Version comparison data

★ ★ ★ ★

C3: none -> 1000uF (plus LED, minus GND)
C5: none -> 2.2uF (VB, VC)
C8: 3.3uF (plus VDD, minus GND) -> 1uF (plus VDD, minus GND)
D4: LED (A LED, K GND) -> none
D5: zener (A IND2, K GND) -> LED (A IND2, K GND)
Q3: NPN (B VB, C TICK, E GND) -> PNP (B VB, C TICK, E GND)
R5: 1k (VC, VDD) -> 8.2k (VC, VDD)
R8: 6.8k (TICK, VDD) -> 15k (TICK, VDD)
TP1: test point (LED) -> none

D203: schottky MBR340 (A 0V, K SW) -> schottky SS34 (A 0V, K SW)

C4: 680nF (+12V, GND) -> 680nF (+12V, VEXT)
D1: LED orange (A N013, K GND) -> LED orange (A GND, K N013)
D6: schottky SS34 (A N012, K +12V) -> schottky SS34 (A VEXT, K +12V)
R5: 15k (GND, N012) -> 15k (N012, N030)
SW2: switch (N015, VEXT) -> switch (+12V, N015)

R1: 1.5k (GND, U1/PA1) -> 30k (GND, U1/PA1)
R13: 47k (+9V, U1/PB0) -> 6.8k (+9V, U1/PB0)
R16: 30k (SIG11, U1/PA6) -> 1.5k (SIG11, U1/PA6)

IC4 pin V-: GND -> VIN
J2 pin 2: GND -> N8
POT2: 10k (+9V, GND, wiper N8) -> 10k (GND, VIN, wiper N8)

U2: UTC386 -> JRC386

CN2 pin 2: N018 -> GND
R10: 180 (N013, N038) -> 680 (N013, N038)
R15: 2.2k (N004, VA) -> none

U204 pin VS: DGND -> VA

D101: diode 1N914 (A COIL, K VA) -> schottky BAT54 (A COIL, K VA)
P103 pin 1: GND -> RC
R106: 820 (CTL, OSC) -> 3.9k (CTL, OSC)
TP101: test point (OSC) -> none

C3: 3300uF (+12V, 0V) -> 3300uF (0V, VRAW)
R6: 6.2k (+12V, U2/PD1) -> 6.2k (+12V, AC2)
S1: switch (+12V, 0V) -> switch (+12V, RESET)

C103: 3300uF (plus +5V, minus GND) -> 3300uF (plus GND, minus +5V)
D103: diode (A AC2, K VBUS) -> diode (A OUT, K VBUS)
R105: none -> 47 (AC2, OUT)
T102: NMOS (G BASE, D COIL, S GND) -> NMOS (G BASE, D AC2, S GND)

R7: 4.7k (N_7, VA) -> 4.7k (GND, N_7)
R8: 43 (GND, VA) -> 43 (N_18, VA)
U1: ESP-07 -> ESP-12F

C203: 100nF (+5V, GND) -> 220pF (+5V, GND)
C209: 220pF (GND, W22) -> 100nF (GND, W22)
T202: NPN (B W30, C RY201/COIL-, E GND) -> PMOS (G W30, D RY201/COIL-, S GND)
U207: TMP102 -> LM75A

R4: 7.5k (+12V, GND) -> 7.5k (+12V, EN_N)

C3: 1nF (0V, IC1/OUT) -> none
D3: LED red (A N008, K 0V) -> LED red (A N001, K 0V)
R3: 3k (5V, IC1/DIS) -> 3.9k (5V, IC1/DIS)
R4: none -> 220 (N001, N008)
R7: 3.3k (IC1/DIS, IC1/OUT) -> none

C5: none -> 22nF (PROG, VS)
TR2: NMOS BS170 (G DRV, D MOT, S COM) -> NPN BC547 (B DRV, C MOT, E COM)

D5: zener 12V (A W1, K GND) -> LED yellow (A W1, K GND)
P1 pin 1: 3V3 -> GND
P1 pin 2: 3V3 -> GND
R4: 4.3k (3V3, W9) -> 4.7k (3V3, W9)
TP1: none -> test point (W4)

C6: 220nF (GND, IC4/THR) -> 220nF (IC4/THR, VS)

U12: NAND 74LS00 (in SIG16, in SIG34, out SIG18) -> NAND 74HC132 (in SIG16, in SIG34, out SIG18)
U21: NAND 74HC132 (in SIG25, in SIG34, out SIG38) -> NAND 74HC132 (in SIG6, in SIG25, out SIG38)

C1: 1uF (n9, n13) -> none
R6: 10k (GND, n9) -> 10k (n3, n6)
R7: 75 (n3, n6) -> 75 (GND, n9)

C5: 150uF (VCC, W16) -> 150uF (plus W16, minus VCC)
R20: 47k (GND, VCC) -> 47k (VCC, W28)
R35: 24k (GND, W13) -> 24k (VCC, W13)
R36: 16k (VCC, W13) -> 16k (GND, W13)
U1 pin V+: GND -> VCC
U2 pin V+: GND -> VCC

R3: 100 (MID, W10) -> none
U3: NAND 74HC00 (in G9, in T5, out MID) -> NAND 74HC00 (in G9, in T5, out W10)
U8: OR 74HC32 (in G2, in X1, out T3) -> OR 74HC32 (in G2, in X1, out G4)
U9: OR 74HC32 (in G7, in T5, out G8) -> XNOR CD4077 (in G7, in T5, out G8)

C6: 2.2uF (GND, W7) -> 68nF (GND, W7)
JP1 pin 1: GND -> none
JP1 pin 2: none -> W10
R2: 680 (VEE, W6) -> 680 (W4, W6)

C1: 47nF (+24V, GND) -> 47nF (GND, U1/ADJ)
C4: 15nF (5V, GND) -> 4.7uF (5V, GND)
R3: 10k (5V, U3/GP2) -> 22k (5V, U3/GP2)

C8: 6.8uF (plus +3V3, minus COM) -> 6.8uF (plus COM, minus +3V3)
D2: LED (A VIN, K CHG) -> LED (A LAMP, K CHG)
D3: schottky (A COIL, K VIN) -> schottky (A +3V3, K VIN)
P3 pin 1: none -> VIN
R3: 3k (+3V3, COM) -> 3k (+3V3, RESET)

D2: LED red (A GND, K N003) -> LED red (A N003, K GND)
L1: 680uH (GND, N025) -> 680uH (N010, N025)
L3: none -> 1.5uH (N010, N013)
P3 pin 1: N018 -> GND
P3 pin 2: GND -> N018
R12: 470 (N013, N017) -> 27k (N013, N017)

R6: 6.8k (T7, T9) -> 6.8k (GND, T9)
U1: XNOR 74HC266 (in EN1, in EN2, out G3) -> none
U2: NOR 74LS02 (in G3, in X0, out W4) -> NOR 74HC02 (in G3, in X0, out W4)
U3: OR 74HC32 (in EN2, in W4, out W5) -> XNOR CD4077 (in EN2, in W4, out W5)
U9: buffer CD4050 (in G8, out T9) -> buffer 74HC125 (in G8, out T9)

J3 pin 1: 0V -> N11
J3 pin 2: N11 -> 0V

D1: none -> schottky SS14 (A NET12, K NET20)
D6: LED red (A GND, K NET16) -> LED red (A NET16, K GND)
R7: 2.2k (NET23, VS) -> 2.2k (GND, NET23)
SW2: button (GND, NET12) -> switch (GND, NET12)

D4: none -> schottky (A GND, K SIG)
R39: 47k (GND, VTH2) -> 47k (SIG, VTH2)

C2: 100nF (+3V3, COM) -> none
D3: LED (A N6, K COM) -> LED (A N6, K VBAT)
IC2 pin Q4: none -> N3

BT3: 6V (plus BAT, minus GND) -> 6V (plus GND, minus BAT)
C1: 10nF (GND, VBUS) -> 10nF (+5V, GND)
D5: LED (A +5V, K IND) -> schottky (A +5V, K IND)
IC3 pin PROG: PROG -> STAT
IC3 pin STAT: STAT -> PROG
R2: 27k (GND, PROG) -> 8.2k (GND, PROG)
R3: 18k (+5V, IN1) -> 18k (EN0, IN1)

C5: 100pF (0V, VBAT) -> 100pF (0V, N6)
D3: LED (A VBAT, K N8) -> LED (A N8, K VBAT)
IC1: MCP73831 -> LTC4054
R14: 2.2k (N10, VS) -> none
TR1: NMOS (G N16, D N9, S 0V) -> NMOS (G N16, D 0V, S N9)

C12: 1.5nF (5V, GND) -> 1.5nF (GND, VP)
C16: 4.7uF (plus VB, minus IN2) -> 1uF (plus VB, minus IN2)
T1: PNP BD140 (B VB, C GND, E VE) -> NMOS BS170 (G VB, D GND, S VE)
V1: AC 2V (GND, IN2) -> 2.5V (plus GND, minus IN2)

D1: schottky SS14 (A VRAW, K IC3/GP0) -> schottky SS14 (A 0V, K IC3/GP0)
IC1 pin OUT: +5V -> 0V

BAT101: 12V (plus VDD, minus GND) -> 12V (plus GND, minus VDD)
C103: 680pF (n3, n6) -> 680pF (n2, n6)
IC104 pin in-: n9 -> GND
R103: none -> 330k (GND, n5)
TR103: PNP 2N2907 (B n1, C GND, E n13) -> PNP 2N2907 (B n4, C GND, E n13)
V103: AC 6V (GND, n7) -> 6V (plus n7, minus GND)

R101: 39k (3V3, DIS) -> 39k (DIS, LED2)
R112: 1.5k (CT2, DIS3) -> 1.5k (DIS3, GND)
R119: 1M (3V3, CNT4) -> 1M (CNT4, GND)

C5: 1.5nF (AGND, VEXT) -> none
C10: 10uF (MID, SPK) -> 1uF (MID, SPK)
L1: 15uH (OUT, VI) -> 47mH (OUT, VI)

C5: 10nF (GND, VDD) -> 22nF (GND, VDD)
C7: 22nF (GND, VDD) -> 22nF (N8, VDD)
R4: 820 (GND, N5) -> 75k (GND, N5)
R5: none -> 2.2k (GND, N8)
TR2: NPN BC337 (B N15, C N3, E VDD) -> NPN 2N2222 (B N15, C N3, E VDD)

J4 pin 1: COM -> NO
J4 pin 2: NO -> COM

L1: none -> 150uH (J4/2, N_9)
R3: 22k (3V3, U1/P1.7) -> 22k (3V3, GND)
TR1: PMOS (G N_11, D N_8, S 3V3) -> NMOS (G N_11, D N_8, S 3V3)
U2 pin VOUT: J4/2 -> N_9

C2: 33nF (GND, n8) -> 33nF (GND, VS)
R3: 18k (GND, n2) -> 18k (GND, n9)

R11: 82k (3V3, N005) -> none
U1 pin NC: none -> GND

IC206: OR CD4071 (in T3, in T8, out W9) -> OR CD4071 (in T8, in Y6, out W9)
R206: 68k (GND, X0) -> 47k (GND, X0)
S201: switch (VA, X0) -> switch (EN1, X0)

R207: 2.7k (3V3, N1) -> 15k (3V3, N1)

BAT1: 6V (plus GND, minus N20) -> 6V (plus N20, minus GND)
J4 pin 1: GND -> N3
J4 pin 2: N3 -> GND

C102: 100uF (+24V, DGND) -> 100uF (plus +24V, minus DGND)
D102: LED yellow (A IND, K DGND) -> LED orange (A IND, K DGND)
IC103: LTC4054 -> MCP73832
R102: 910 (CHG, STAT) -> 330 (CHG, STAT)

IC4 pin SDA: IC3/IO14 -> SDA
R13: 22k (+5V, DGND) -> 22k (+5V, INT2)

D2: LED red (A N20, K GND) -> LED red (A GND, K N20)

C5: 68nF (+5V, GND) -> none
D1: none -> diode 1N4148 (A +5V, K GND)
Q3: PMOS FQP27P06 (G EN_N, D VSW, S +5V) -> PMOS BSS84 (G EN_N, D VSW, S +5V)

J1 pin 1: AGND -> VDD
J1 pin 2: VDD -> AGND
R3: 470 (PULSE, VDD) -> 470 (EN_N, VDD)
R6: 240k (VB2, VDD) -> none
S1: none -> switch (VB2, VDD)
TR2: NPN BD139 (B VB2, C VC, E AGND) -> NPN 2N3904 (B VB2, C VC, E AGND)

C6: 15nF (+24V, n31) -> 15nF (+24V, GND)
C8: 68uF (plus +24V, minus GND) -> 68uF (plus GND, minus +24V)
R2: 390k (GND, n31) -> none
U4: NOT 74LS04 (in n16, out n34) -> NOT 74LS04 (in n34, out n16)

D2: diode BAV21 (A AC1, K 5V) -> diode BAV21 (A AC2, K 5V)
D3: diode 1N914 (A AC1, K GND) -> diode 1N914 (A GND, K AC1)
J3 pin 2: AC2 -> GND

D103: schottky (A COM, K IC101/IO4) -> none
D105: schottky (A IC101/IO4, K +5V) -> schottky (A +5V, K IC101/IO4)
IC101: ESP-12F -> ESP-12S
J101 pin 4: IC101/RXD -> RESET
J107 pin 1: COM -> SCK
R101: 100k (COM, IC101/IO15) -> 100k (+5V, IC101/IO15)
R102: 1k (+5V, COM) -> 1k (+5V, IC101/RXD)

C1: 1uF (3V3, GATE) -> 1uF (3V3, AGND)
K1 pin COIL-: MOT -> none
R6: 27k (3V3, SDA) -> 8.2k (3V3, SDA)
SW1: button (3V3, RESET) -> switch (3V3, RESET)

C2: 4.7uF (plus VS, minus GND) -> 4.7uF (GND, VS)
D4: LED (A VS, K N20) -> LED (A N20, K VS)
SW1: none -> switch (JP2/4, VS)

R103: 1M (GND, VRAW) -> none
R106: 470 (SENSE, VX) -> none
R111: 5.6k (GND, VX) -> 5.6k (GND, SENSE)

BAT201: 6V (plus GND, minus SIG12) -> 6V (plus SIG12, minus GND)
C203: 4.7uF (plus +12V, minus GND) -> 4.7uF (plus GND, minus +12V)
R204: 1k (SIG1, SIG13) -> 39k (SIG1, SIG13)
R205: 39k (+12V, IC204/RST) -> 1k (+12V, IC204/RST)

★ ★ ★ ★

**EXERCISE DETAILS:** Only the lines above from the line containing "R6: 240k (VB2, VDD) -> none" through the line containing "R204: 1k (SIG1, SIG13) -> 39k (SIG1, SIG13)" should be retyped, exactly and with both ends included.

**PROBLEM SOLUTION:**
R6: 240k (VB2, VDD) -> none
S1: none -> switch (VB2, VDD)
TR2: NPN BD139 (B VB2, C VC, E AGND) -> NPN 2N3904 (B VB2, C VC, E AGND)

C6: 15nF (+24V, n31) -> 15nF (+24V, GND)
C8: 68uF (plus +24V, minus GND) -> 68uF (plus GND, minus +24V)
R2: 390k (GND, n31) -> none
U4: NOT 74LS04 (in n16, out n34) -> NOT 74LS04 (in n34, out n16)

D2: diode BAV21 (A AC1, K 5V) -> diode BAV21 (A AC2, K 5V)
D3: diode 1N914 (A AC1, K GND) -> diode 1N914 (A GND, K AC1)
J3 pin 2: AC2 -> GND

D103: schottky (A COM, K IC101/IO4) -> none
D105: schottky (A IC101/IO4, K +5V) -> schottky (A +5V, K IC101/IO4)
IC101: ESP-12F -> ESP-12S
J101 pin 4: IC101/RXD -> RESET
J107 pin 1: COM -> SCK
R101: 100k (COM, IC101/IO15) -> 100k (+5V, IC101/IO15)
R102: 1k (+5V, COM) -> 1k (+5V, IC101/RXD)

C1: 1uF (3V3, GATE) -> 1uF (3V3, AGND)
K1 pin COIL-: MOT -> none
R6: 27k (3V3, SDA) -> 8.2k (3V3, SDA)
SW1: button (3V3, RESET) -> switch (3V3, RESET)

C2: 4.7uF (plus VS, minus GND) -> 4.7uF (GND, VS)
D4: LED (A VS, K N20) -> LED (A N20, K VS)
SW1: none -> switch (JP2/4, VS)

R103: 1M (GND, VRAW) -> none
R106: 470 (SENSE, VX) -> none
R111: 5.6k (GND, VX) -> 5.6k (GND, SENSE)

BAT201: 6V (plus GND, minus SIG12) -> 6V (plus SIG12, minus GND)
C203: 4.7uF (plus +12V, minus GND) -> 4.7uF (plus GND, minus +12V)
R204: 1k (SIG1, SIG13) -> 39k (SIG1, SIG13)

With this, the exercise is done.